(Image comparison data)
'''
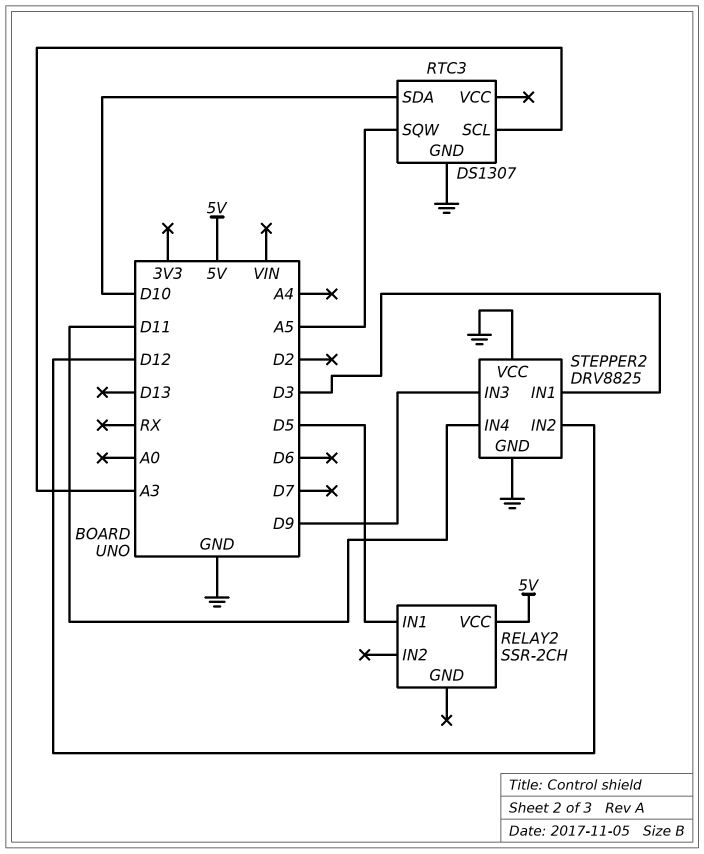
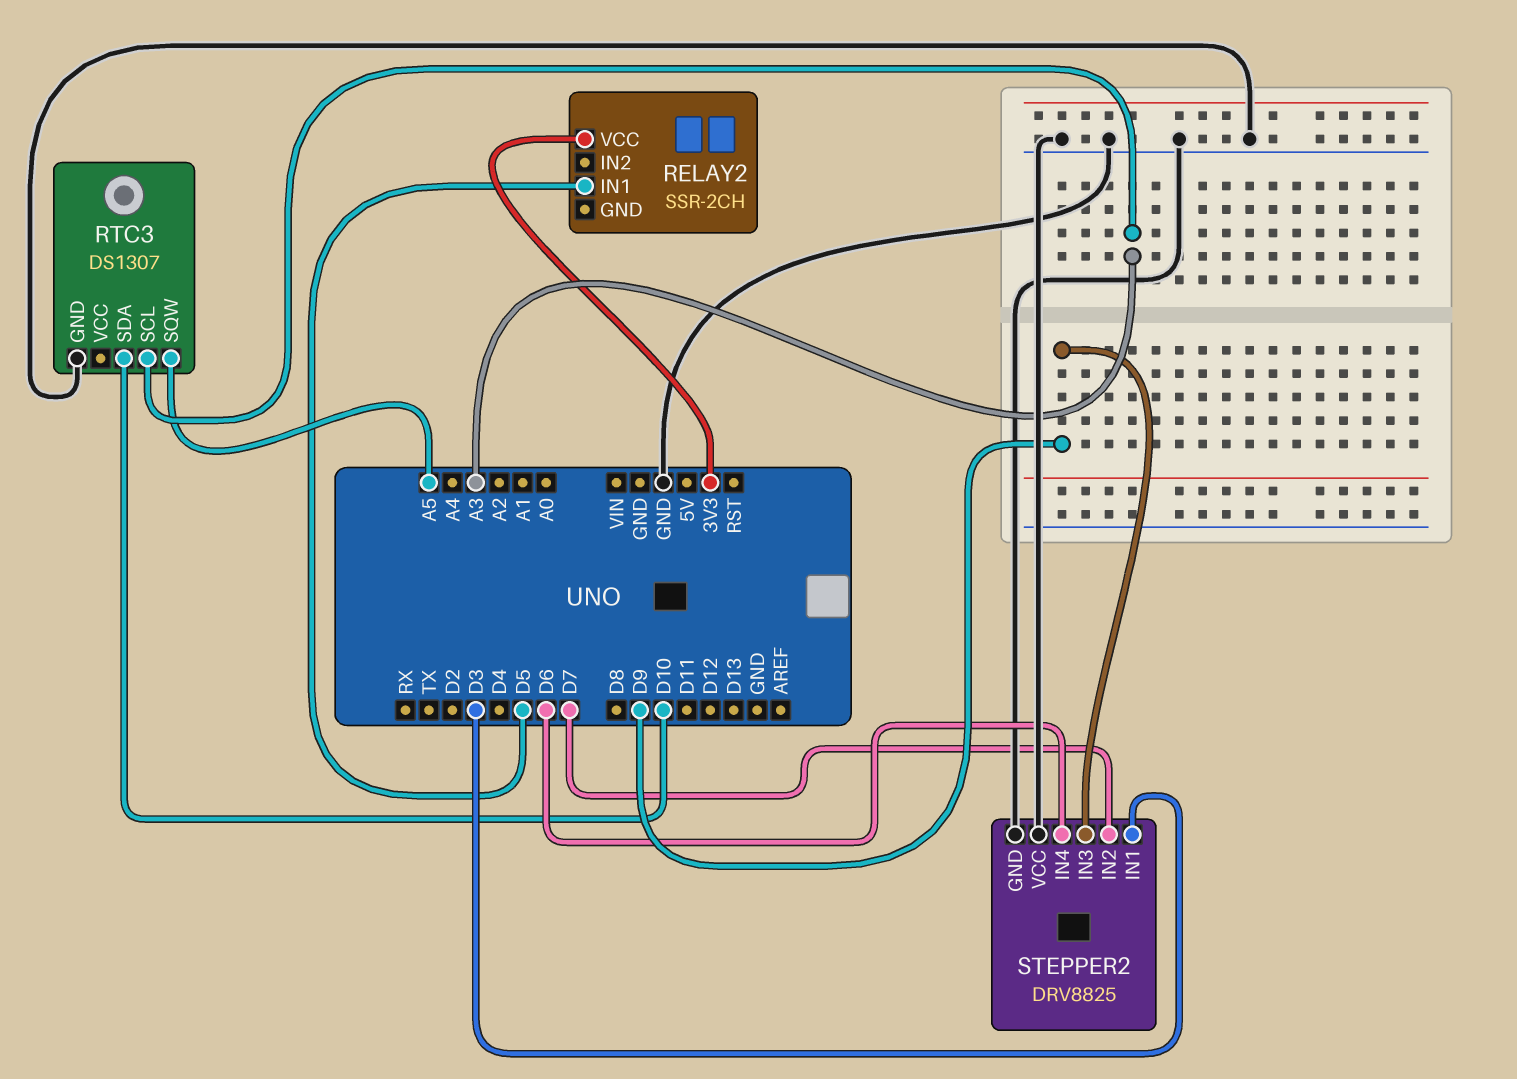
RELAY2 pin VCC: 5V -> 3V3
STEPPER2 pin IN2: D12 -> D7
STEPPER2 pin IN4: D11 -> D6

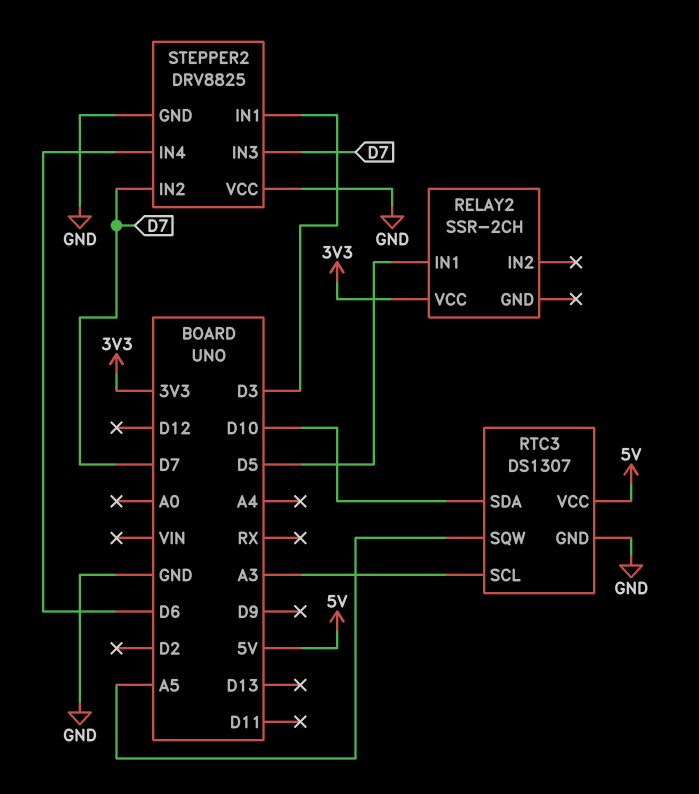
RTC3 pin VCC: none -> 5V
STEPPER2 pin IN3: D9 -> D7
'''
● **Task to carry out**: Begin at the line containing "STEPPER2 pin IN2: D12 -> D7" and transcribe exactly every line through the end of the records, both ends included, leaving the pictures out.

● **Response box**:
STEPPER2 pin IN2: D12 -> D7
STEPPER2 pin IN4: D11 -> D6

RTC3 pin VCC: none -> 5V
STEPPER2 pin IN3: D9 -> D7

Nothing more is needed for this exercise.